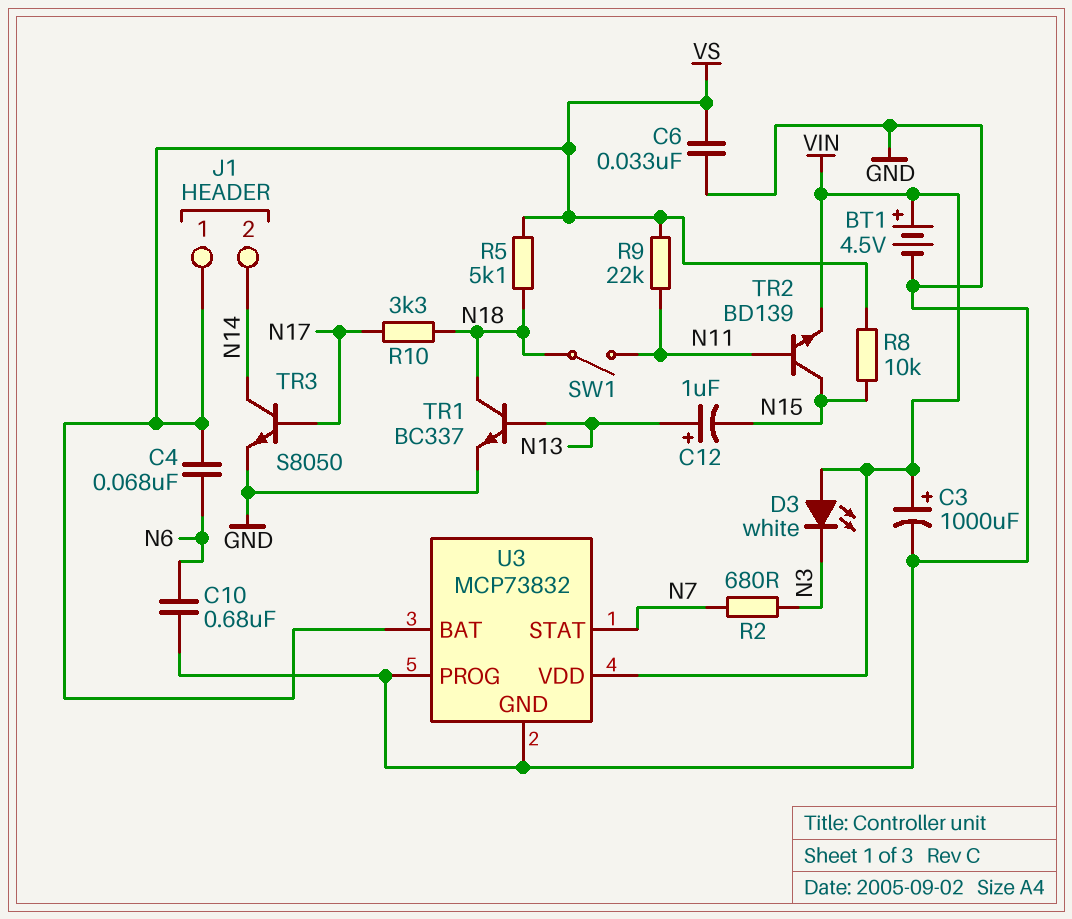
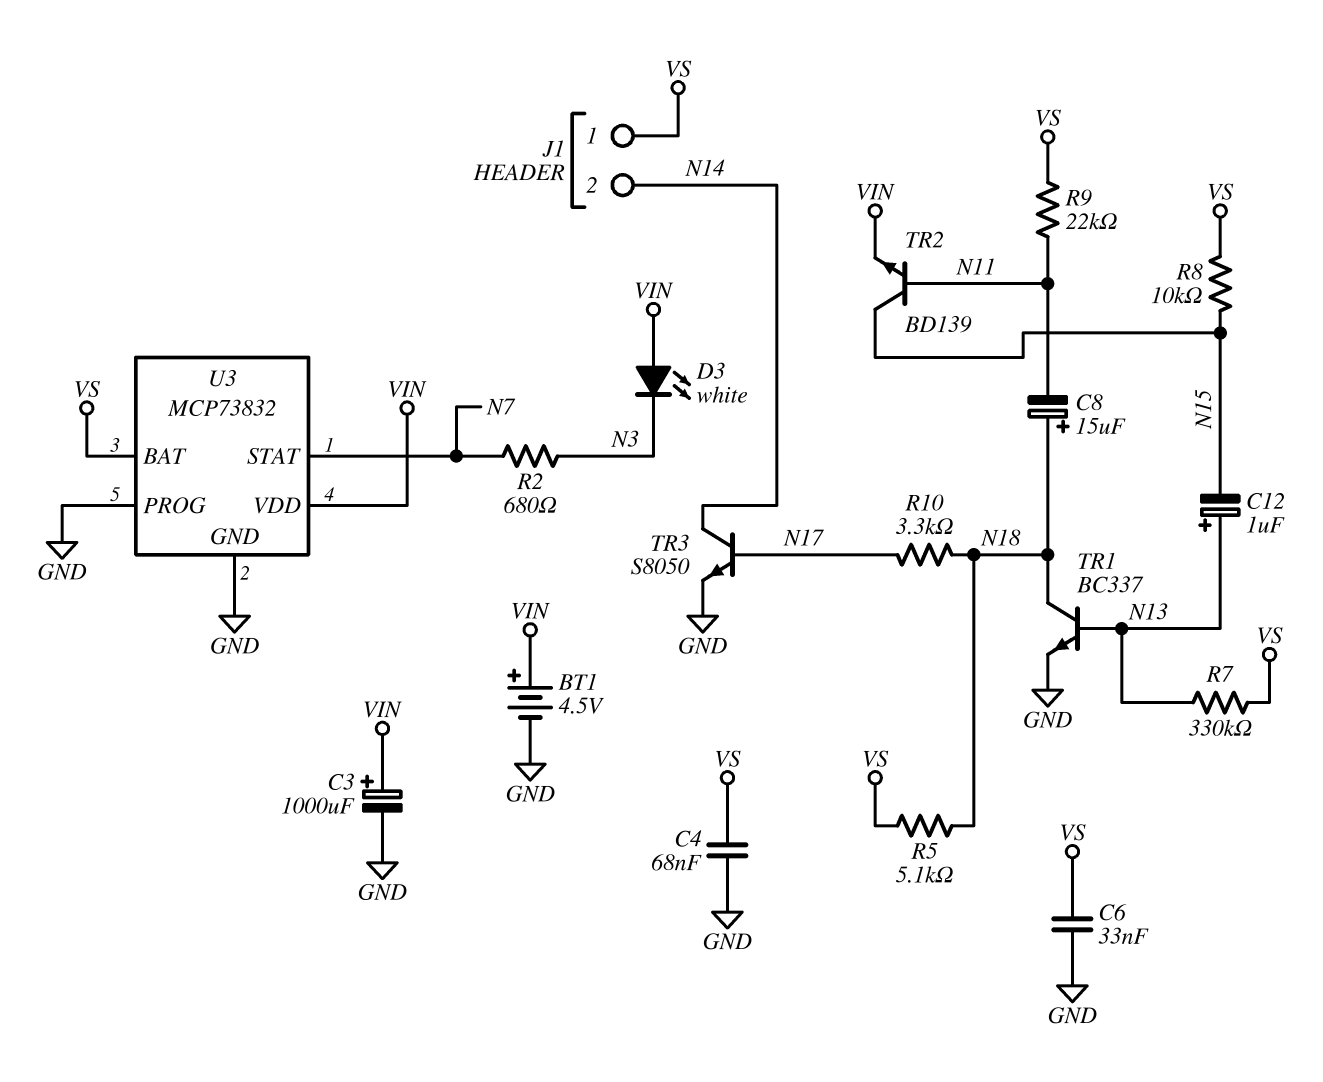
C4: 68nF (N6, VS) -> 68nF (GND, VS)
C8: none -> 15uF (plus N18, minus N11)
C10: 680nF (GND, N6) -> none
R7: none -> 330k (N13, VS)
SW1: switch (N11, N18) -> none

• Exercise details: Nothing but a number, please, for how many lines of the data hold "none".

• Answer for this exercise: 4